**EXERCISE INSTRUCTIONS**
Since pictures are not part of the copy, please output only the lines from the one with "POT2 pin SIG: A1 -> A7" through the end of the data below, exactly as written.

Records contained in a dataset

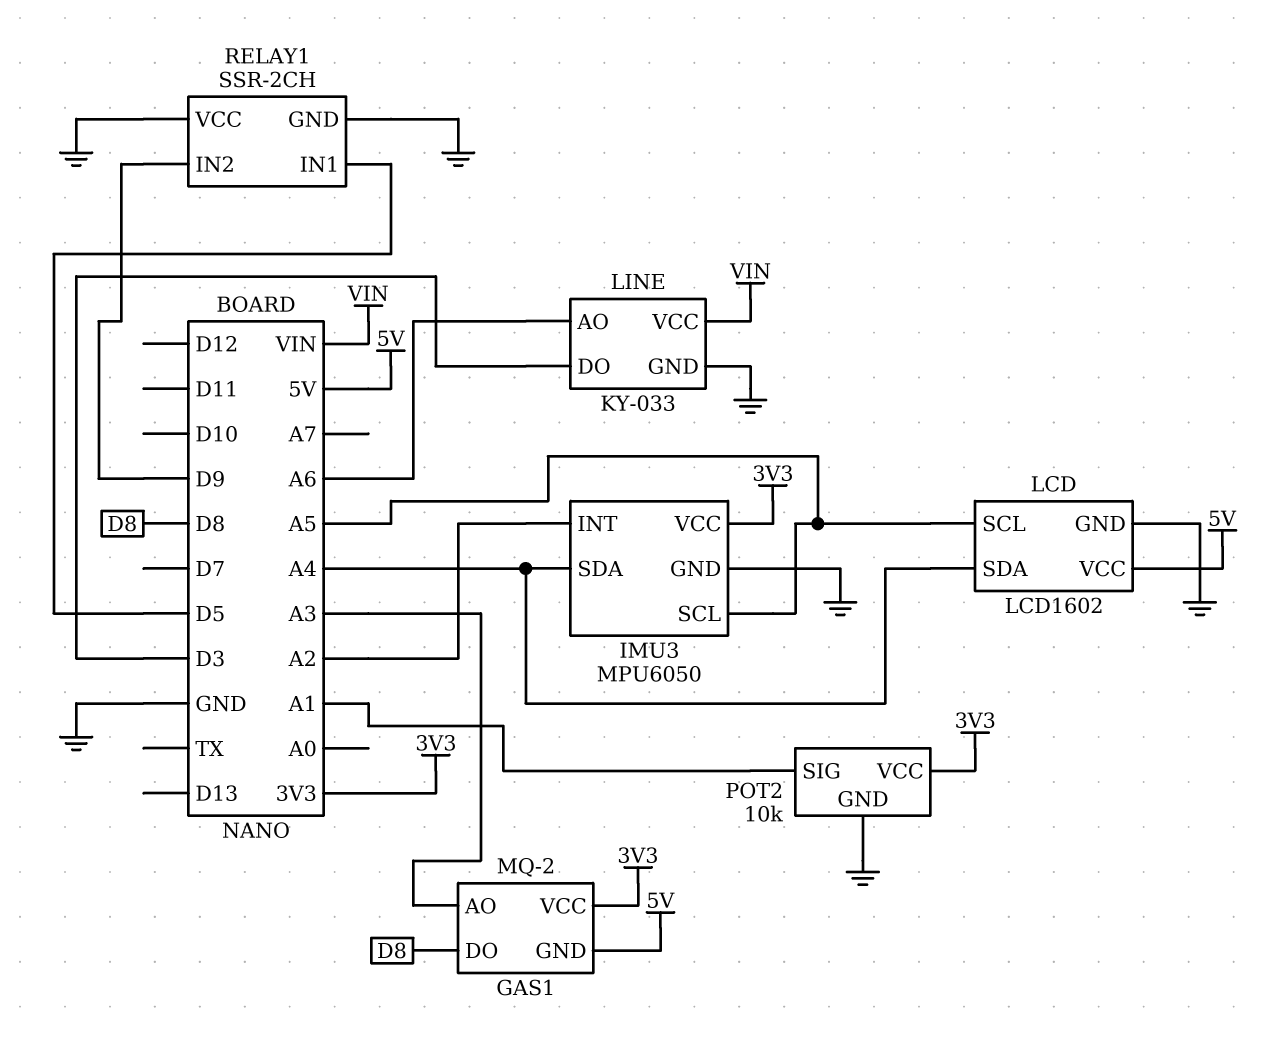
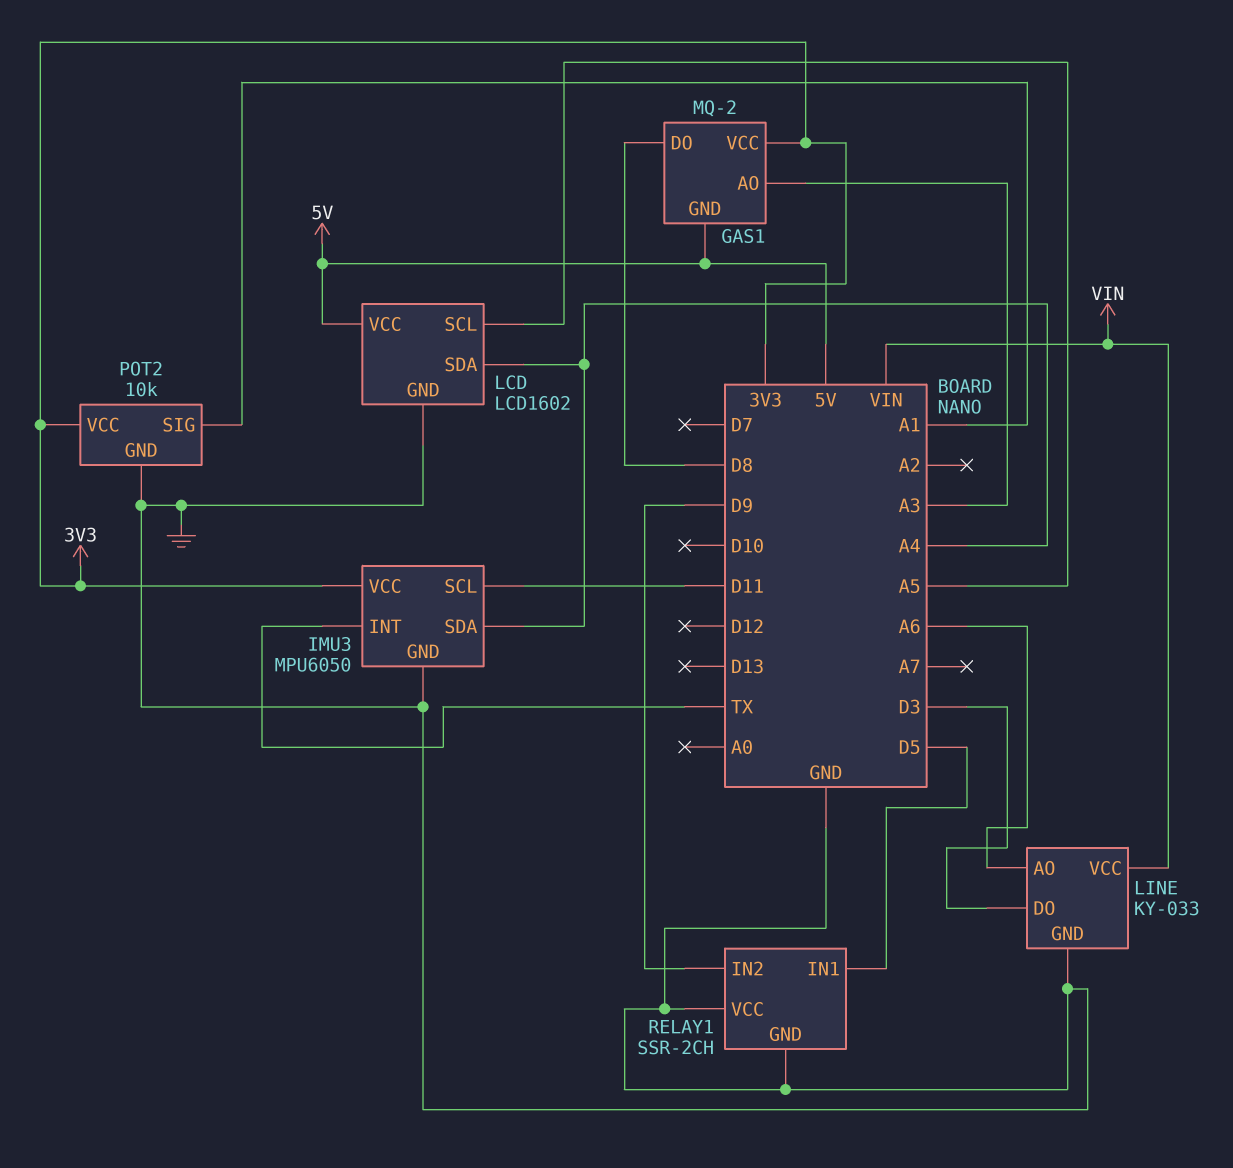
IMU3 pin INT: A2 -> TX
IMU3 pin SCL: A5 -> D11

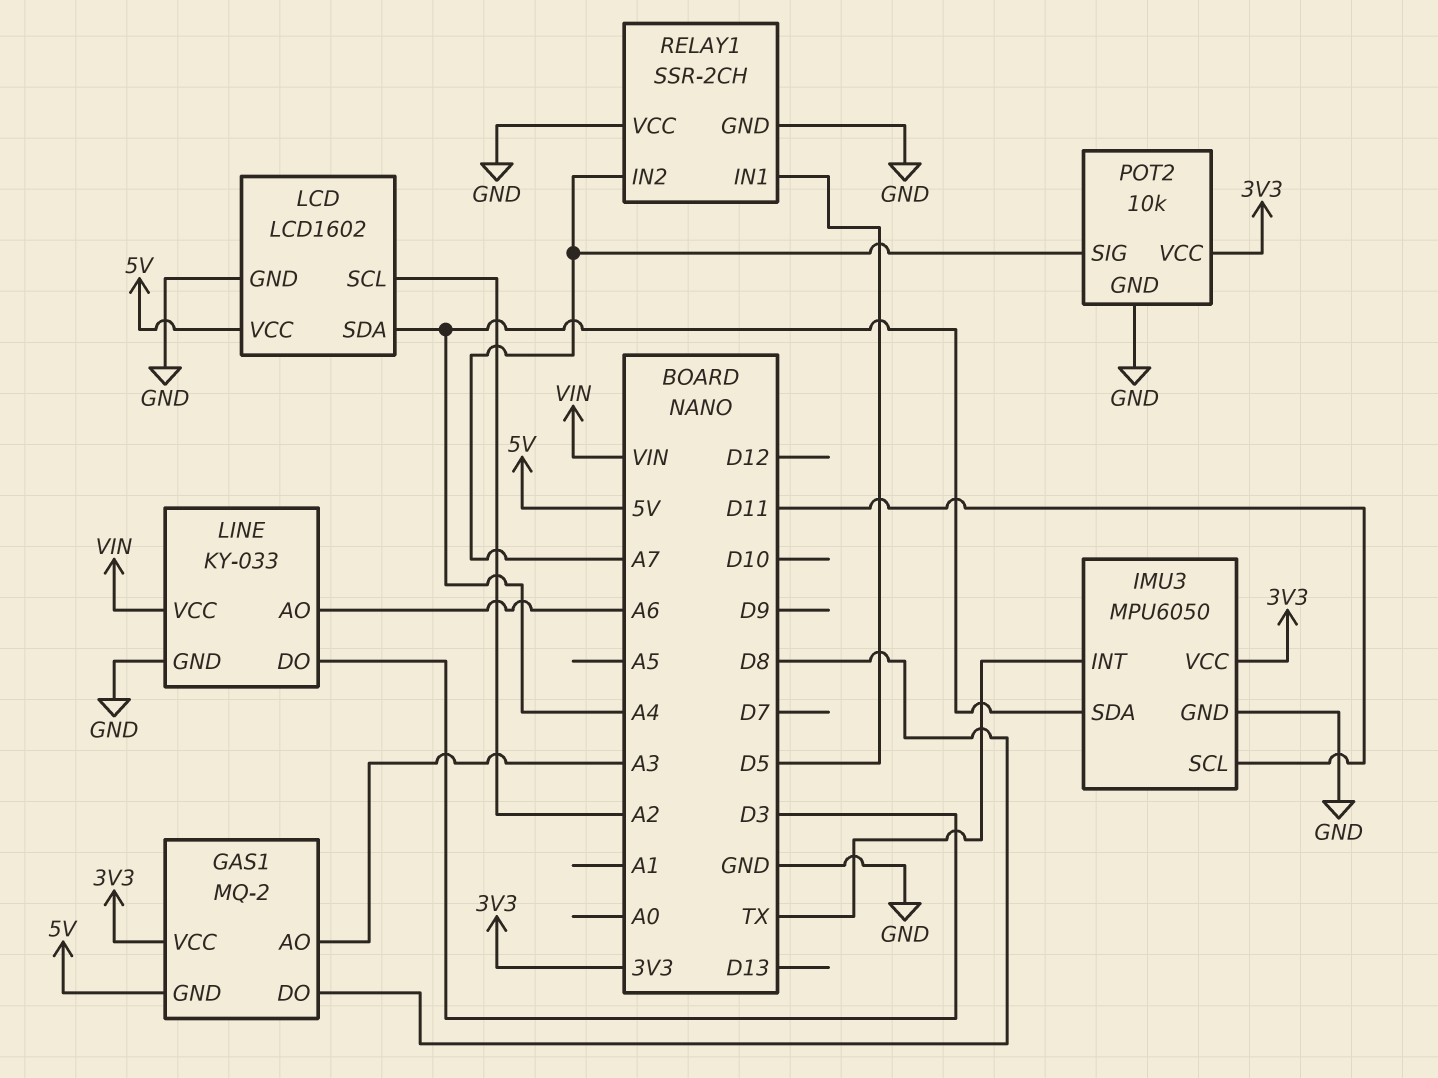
LCD pin SCL: A5 -> A2
POT2 pin SIG: A1 -> A7
RELAY1 pin IN2: D9 -> A7

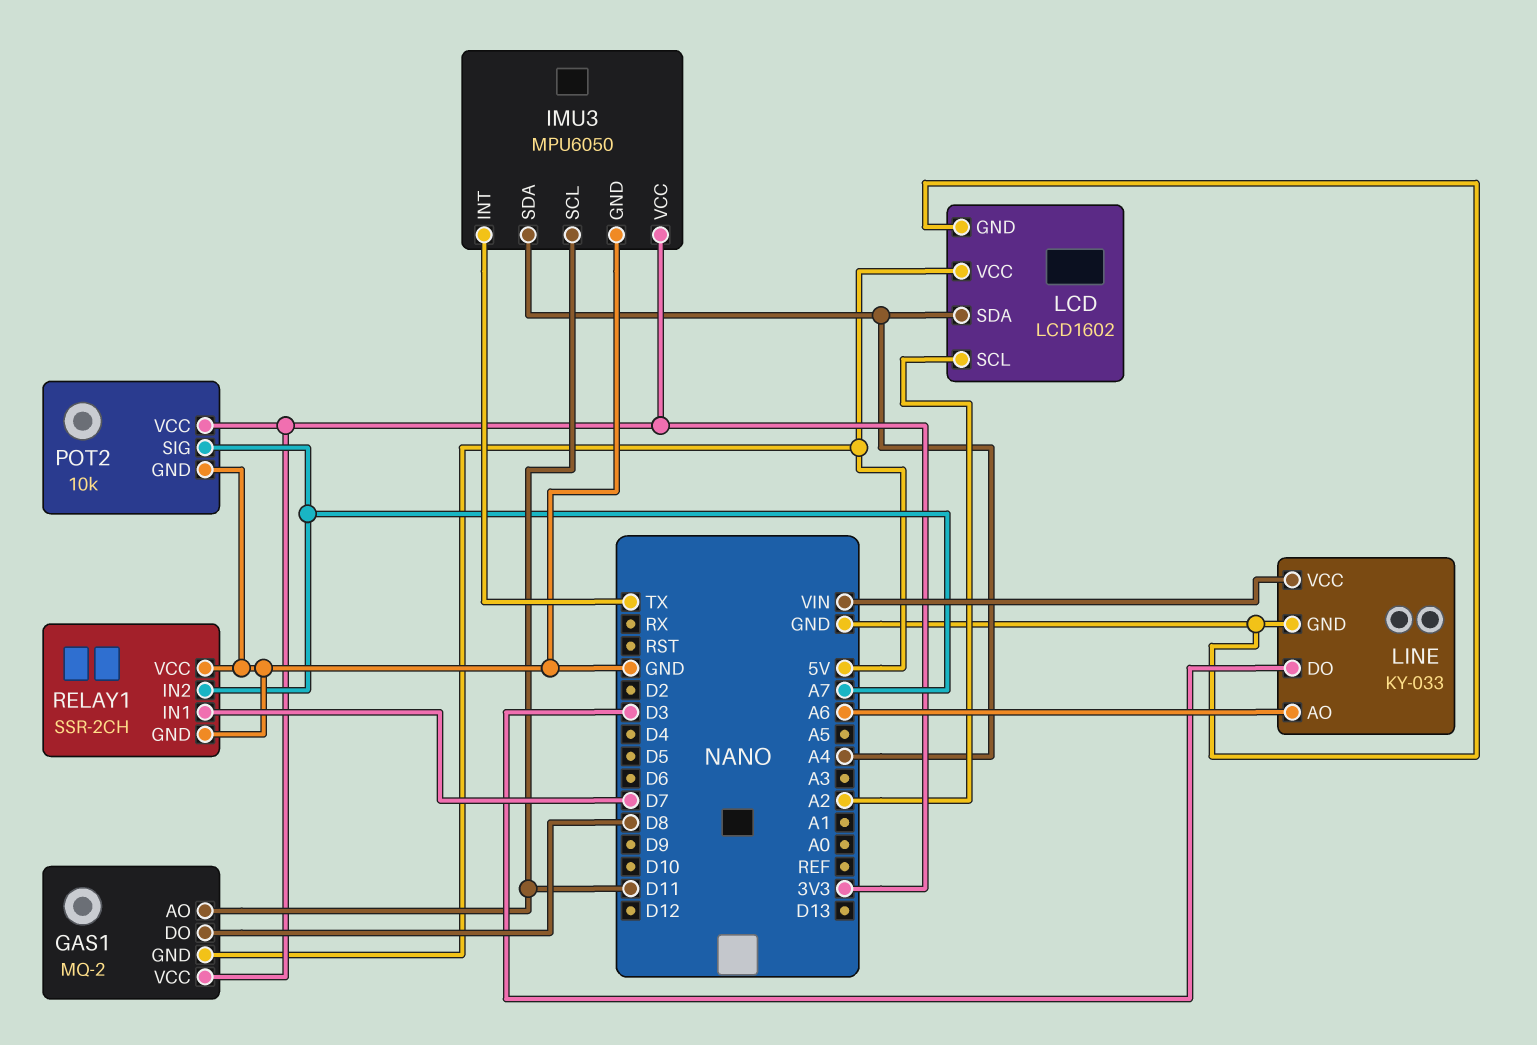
GAS1 pin AO: A3 -> D11
RELAY1 pin IN1: D5 -> D7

**ANSWER SPACE**
POT2 pin SIG: A1 -> A7
RELAY1 pin IN2: D9 -> A7

GAS1 pin AO: A3 -> D11
RELAY1 pin IN1: D5 -> D7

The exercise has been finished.